**DATA:**
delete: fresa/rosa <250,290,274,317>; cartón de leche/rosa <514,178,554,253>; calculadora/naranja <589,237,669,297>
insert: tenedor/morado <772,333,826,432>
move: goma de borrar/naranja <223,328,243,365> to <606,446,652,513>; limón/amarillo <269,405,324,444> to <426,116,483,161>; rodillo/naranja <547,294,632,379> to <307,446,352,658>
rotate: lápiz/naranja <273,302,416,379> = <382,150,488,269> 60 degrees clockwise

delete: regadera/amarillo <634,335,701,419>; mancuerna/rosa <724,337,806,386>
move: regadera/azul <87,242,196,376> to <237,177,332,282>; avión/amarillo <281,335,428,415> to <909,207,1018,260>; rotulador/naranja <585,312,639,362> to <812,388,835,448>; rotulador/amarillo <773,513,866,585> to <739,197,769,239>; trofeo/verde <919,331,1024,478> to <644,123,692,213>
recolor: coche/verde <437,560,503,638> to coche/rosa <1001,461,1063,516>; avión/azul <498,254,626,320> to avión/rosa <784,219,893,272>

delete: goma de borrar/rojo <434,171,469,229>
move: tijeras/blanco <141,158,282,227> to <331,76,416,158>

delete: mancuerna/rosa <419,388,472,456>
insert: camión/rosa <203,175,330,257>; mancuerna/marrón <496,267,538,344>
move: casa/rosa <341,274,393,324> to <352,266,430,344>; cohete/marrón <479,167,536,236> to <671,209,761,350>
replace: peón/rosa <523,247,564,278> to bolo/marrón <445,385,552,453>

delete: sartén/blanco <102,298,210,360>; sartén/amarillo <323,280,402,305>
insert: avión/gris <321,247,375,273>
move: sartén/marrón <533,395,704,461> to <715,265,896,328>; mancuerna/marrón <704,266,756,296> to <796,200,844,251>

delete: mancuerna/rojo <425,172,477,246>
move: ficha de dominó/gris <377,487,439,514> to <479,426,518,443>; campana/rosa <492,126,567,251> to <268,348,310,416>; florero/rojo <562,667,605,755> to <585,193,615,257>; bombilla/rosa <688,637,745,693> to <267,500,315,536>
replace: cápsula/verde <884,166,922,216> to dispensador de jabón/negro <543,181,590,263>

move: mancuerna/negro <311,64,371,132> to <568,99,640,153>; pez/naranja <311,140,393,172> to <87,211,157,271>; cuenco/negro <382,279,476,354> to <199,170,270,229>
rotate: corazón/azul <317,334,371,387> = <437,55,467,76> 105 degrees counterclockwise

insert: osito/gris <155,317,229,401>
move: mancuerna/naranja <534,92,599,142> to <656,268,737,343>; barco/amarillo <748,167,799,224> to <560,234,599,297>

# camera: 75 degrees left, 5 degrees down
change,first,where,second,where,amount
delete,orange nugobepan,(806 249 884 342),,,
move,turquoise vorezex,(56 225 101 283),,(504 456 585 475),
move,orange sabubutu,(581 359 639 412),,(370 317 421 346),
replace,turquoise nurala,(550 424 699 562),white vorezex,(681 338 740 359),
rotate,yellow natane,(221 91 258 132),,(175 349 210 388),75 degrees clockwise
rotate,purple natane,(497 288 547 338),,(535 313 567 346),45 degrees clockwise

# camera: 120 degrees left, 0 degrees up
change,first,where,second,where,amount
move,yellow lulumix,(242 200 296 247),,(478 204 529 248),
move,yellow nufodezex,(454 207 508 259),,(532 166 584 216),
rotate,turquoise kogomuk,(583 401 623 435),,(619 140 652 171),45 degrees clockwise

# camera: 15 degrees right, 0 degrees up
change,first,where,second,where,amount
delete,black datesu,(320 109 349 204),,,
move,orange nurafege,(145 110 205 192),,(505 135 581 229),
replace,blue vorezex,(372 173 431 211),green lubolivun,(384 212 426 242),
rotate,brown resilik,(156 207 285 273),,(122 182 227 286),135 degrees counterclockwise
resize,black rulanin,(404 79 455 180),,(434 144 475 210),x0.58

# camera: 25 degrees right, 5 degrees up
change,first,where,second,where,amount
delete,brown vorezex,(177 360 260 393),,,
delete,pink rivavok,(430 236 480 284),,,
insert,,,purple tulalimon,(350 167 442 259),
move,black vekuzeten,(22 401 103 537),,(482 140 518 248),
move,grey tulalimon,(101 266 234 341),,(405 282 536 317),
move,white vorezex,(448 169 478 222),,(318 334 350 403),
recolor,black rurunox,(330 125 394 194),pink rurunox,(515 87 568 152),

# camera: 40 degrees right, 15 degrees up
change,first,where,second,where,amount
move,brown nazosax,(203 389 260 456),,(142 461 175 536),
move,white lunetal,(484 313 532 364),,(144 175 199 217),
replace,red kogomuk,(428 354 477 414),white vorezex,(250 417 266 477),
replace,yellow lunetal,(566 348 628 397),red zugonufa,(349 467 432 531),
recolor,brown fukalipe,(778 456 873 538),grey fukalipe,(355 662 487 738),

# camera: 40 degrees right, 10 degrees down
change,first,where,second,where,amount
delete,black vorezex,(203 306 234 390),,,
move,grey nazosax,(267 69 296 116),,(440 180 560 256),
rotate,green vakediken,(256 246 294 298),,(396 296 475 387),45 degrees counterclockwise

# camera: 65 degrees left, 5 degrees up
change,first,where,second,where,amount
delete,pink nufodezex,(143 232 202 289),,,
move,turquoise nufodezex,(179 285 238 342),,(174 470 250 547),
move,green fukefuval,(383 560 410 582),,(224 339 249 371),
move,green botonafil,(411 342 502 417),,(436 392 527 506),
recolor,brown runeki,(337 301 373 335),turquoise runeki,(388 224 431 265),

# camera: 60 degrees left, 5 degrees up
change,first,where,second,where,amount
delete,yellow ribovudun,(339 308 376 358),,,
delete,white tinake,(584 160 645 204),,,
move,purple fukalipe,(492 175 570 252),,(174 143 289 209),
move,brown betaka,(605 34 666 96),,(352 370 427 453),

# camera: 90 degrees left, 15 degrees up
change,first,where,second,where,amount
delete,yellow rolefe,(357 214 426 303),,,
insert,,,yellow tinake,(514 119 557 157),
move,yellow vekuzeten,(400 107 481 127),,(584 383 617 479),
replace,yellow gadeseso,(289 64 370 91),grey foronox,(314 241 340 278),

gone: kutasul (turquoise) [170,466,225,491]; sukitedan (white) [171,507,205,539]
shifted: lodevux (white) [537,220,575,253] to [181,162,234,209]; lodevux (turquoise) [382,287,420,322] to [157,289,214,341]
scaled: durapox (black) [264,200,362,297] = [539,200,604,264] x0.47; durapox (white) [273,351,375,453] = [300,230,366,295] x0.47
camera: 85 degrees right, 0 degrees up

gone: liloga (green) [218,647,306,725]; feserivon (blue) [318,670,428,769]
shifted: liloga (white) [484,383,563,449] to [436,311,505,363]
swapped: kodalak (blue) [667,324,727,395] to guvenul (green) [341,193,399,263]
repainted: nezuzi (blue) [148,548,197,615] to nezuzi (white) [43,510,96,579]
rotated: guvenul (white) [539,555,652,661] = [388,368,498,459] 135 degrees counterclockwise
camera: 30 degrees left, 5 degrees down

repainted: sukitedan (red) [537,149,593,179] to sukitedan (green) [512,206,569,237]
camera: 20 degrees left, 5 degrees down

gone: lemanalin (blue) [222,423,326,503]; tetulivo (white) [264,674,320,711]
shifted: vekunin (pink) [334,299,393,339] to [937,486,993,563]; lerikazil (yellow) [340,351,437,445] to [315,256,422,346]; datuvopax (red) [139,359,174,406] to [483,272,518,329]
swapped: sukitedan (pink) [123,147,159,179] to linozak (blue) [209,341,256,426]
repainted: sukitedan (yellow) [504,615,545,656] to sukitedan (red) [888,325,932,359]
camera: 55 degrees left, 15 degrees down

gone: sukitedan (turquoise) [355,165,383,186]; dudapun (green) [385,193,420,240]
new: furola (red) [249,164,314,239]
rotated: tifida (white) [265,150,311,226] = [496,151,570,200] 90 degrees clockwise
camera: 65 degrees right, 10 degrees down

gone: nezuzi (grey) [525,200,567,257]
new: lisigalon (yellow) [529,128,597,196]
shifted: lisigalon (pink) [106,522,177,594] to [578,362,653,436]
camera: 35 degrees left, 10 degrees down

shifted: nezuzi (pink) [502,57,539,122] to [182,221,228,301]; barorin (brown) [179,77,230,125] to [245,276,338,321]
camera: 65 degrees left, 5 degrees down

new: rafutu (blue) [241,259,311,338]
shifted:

**TASK REQUIREMENTS:**
Going down the listing above, begin printing at the line with "delete,orange nugobepan,(806 249" and finish with the line with "rotate,yellow natane,(221 91", exactly as they appear.

**YOUR RESPONSE:**
delete,orange nugobepan,(806 249 884 342),,,
move,turquoise vorezex,(56 225 101 283),,(504 456 585 475),
move,orange sabubutu,(581 359 639 412),,(370 317 421 346),
replace,turquoise nurala,(550 424 699 562),white vorezex,(681 338 740 359),
rotate,yellow natane,(221 91 258 132),,(175 349 210 388),75 degrees clockwise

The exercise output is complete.